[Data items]
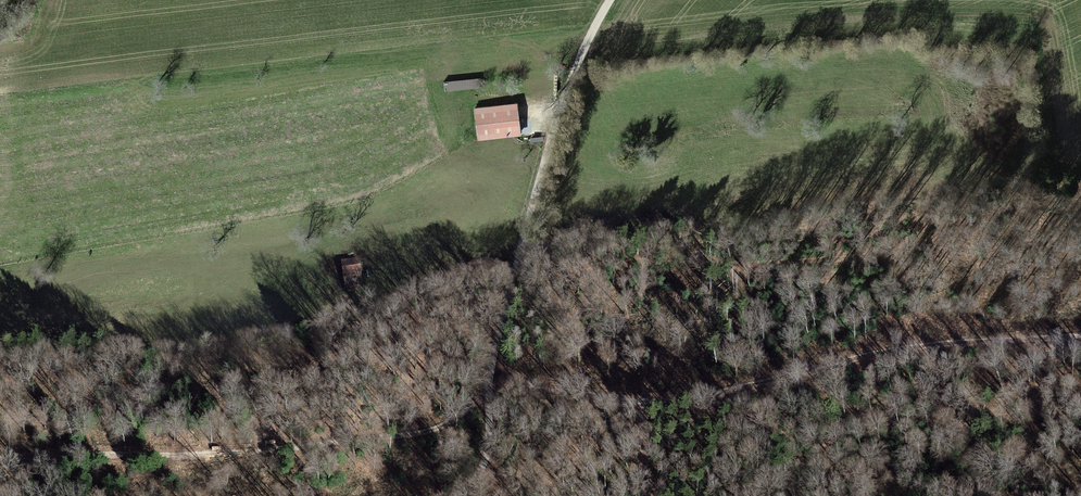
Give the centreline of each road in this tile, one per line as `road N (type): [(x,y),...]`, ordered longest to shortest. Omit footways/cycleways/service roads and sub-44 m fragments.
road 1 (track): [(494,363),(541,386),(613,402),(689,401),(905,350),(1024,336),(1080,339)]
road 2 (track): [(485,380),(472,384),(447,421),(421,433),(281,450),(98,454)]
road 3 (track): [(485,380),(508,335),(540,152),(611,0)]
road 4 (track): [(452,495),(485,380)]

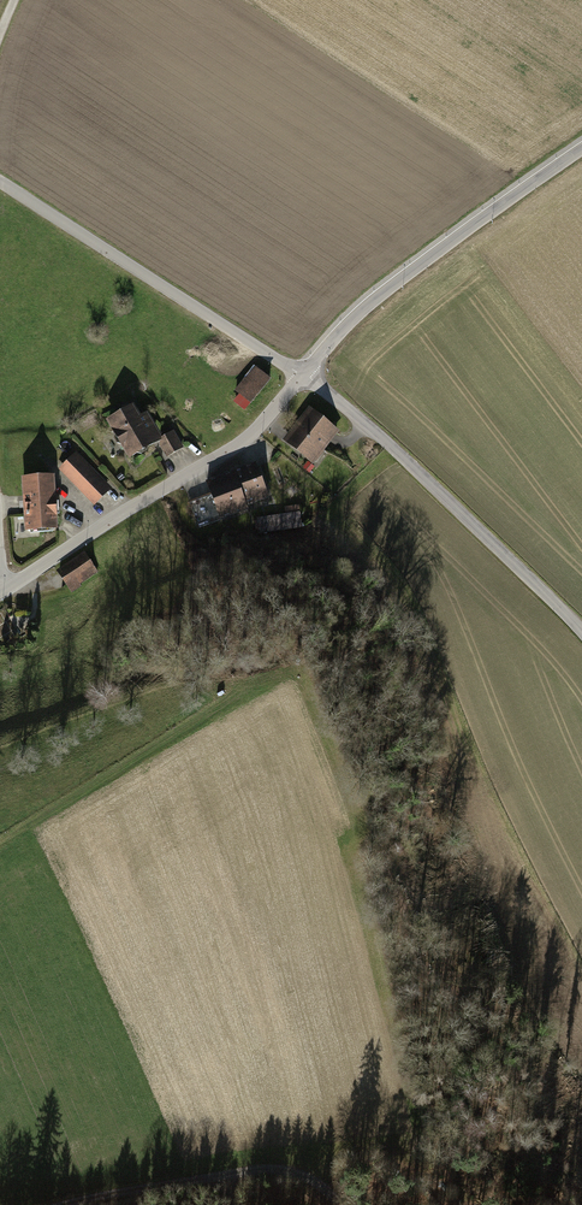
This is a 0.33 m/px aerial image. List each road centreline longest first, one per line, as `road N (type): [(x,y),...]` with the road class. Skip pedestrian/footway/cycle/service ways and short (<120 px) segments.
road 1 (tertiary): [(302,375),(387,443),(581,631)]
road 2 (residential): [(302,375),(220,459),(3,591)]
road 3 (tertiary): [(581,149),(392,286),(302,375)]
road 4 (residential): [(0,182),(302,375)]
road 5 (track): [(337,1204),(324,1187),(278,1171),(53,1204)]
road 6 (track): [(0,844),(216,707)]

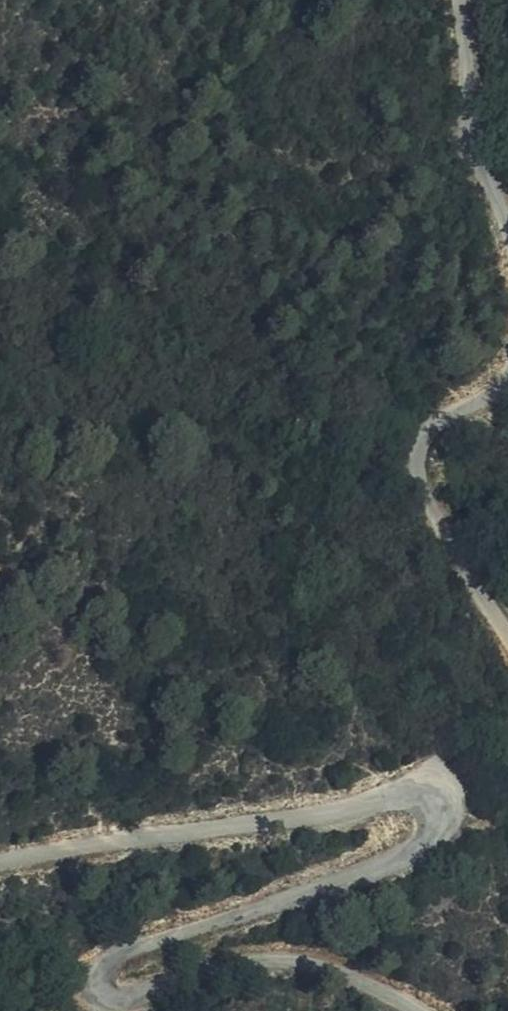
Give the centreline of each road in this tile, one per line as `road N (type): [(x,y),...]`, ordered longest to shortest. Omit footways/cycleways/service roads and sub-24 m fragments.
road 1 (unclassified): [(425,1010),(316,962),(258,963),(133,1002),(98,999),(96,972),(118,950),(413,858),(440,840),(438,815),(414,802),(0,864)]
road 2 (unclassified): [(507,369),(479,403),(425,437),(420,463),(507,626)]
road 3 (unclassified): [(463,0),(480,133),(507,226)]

* * *

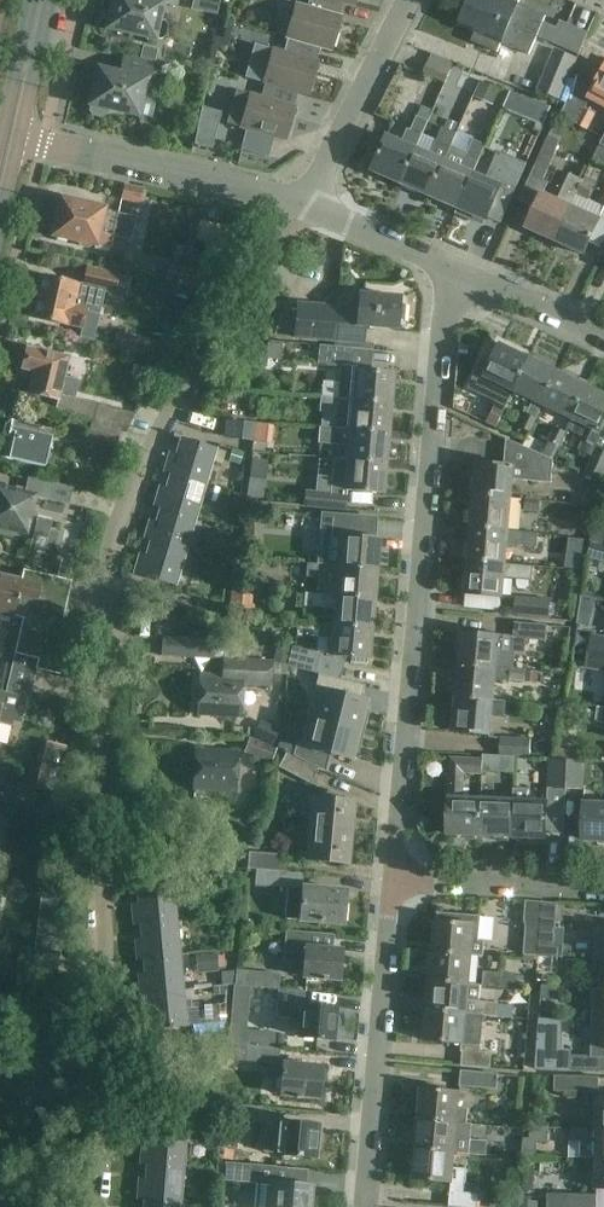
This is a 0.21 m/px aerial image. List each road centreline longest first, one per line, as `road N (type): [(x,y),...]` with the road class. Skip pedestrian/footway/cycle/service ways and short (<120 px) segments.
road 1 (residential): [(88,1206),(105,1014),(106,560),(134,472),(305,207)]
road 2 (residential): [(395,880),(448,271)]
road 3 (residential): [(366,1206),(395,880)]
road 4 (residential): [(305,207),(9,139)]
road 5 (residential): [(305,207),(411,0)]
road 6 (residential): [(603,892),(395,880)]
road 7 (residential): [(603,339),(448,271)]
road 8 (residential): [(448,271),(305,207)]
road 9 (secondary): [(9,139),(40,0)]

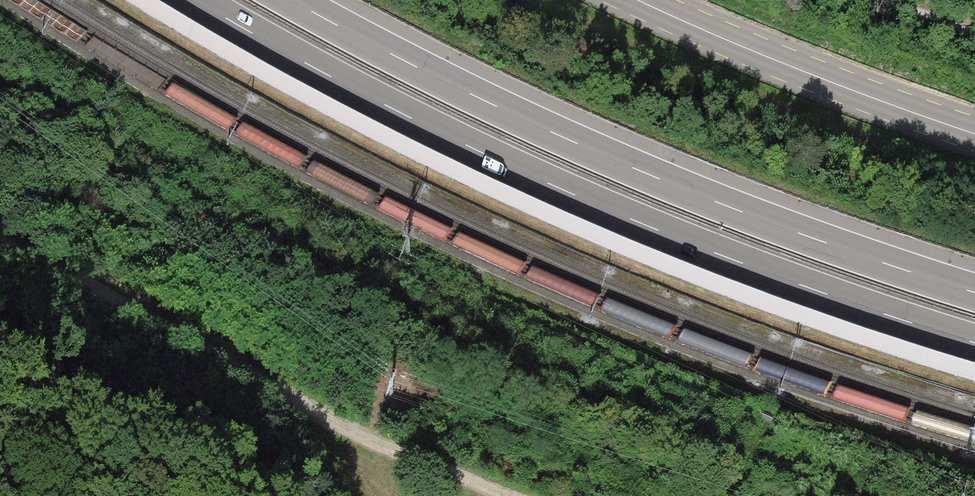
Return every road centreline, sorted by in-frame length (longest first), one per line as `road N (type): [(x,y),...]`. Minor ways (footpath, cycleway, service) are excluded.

---

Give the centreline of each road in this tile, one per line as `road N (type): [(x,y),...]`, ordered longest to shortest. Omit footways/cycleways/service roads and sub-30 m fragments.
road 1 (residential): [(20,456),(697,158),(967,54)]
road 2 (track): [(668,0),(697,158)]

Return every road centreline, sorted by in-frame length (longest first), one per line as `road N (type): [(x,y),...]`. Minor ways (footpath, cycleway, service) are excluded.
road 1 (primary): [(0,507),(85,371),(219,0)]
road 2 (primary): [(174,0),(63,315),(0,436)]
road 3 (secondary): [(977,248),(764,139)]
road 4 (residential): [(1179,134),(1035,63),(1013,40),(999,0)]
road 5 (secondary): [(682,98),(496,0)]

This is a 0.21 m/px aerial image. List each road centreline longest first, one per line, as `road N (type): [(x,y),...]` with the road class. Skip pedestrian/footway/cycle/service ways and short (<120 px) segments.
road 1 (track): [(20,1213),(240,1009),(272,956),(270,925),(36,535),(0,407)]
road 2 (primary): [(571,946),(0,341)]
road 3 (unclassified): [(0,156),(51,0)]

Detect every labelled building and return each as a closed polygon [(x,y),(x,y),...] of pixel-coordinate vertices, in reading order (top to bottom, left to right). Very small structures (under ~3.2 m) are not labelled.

_EXERCISE BRIEF_. What are the lines above, starting at the one with "sub-30 m fragments." and ending at the one with "Detect every labelled"? Give them again exactly, and only them.

_EXERCISE SOLUTION_.
Give the centreline of each road in this tile, one per line as `road N (type): [(x,y),...]`, ordered longest to shortest. Omit footways/cycleways/service roads and sub-30 m fragments.
road 1 (residential): [(20,456),(697,158),(967,54)]
road 2 (track): [(668,0),(697,158)]

Return every road centreline, sorted by in-frame length (longest first), one per line as `road N (type): [(x,y),...]`. Minor ways (footpath, cycleway, service) are excluded.
road 1 (primary): [(0,507),(85,371),(219,0)]
road 2 (primary): [(174,0),(63,315),(0,436)]
road 3 (secondary): [(977,248),(764,139)]
road 4 (residential): [(1179,134),(1035,63),(1013,40),(999,0)]
road 5 (secondary): [(682,98),(496,0)]

This is a 0.21 m/px aerial image. List each road centreline longest first, one per line, as `road N (type): [(x,y),...]` with the road class. Skip pedestrian/footway/cycle/service ways and short (<120 px) segments.
road 1 (track): [(20,1213),(240,1009),(272,956),(270,925),(36,535),(0,407)]
road 2 (primary): [(571,946),(0,341)]
road 3 (unclassified): [(0,156),(51,0)]

Detect every labelled building and return each as a closed polygon [(x,y),(x,y),...] of pixel-coordinate vertices, in reading order (top to bottom, left to right). Very small structures (under ~3.2 m) are not labelled.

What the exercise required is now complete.